__REQUIRED ACTION__: Give back an exact copy of the lines from the start of the material through the line bearing "(green) (1st from". Include both ends and nothing else.

════════════════════

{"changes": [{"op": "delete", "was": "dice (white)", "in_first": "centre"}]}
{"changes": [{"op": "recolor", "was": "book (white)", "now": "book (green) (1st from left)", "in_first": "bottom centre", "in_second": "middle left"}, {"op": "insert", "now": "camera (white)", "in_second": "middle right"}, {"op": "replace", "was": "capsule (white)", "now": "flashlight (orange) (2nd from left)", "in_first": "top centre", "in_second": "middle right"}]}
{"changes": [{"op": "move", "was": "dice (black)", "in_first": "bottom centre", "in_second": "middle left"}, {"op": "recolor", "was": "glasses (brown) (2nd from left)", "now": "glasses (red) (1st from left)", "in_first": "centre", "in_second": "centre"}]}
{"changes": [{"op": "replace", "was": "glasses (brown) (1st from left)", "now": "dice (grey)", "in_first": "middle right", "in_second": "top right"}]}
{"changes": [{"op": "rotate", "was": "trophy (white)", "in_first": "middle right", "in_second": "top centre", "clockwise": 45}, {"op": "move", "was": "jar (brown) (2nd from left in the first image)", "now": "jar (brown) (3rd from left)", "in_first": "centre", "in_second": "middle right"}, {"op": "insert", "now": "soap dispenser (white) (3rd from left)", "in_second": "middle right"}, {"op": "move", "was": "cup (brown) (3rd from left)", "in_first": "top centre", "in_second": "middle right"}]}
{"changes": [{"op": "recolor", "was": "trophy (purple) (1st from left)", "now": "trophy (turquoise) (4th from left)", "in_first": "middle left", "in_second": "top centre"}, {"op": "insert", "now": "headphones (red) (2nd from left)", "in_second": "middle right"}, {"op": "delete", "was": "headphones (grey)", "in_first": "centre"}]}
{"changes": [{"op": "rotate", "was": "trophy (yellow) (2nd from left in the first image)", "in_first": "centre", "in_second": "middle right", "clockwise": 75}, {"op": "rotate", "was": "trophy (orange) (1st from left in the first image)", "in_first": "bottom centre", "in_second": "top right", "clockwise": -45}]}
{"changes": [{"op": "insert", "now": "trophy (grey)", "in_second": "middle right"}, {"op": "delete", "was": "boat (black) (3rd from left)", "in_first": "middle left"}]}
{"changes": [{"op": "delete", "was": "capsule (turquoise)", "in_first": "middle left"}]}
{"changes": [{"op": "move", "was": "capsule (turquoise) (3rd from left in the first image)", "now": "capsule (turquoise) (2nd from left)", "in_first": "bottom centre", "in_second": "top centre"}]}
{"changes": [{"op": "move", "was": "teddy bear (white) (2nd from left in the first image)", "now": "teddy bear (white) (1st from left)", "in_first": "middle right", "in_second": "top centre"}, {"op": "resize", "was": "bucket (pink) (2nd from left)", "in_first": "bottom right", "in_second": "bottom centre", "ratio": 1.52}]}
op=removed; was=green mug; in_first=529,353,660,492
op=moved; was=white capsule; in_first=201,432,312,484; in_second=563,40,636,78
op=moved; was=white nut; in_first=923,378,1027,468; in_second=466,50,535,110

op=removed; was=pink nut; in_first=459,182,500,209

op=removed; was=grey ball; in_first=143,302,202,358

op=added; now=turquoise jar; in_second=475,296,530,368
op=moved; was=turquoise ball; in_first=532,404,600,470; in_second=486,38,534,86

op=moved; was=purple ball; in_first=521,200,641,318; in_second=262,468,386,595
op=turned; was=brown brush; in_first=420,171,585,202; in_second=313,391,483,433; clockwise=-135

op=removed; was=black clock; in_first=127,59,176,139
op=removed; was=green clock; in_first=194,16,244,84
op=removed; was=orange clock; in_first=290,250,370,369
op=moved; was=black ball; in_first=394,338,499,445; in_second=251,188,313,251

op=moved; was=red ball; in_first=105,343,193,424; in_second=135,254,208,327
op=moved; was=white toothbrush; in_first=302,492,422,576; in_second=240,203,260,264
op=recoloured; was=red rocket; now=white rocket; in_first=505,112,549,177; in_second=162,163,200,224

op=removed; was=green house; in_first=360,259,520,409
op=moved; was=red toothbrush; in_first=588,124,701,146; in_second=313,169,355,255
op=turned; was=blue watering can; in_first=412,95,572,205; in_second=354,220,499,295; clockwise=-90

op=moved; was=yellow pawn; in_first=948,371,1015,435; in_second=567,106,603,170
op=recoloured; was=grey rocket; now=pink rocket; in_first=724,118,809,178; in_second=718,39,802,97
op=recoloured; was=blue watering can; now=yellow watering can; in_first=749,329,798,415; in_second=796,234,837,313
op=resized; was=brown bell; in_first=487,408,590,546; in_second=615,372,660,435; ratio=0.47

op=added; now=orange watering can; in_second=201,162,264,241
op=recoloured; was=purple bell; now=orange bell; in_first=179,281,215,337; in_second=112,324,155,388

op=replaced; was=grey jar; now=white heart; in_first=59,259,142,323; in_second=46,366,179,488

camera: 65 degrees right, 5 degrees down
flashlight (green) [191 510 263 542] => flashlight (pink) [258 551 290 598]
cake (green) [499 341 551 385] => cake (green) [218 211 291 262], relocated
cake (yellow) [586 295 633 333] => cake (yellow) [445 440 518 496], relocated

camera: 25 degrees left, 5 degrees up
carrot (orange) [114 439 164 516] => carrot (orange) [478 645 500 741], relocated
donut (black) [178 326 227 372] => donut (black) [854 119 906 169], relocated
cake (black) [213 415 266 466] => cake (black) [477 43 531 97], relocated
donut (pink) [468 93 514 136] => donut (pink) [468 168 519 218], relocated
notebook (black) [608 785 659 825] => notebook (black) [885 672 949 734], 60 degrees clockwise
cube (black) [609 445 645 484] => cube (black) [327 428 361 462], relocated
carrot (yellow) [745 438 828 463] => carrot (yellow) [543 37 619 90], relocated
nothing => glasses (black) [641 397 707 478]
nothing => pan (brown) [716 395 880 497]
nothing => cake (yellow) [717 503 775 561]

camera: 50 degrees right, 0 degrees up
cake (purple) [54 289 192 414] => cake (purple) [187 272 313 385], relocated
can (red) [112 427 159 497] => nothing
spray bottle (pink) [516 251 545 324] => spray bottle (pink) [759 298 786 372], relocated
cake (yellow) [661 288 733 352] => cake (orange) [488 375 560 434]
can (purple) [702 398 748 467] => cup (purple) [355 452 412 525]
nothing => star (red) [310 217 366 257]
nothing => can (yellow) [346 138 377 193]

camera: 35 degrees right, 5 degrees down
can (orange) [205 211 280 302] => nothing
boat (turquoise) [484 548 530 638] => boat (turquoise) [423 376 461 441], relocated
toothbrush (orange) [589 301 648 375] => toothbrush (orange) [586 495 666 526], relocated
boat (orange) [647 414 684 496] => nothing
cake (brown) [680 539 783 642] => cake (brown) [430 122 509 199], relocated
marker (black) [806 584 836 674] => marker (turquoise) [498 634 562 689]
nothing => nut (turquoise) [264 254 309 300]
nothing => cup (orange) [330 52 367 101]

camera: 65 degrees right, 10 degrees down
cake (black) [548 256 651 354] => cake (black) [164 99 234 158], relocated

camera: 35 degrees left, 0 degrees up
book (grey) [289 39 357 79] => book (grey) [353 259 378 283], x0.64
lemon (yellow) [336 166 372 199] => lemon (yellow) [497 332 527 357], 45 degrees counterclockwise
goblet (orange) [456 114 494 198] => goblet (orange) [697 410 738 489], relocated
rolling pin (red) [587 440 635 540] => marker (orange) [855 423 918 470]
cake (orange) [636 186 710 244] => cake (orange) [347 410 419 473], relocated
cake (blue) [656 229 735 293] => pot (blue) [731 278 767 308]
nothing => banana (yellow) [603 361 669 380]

════════════════════

__YOUR RESPONSE__:
{"changes": [{"op": "delete", "was": "dice (white)", "in_first": "centre"}]}
{"changes": [{"op": "recolor", "was": "book (white)", "now": "book (green) (1st from left)", "in_first": "bottom centre", "in_second": "middle left"}, {"op": "insert", "now": "camera (white)", "in_second": "middle right"}, {"op": "replace", "was": "capsule (white)", "now": "flashlight (orange) (2nd from left)", "in_first": "top centre", "in_second": "middle right"}]}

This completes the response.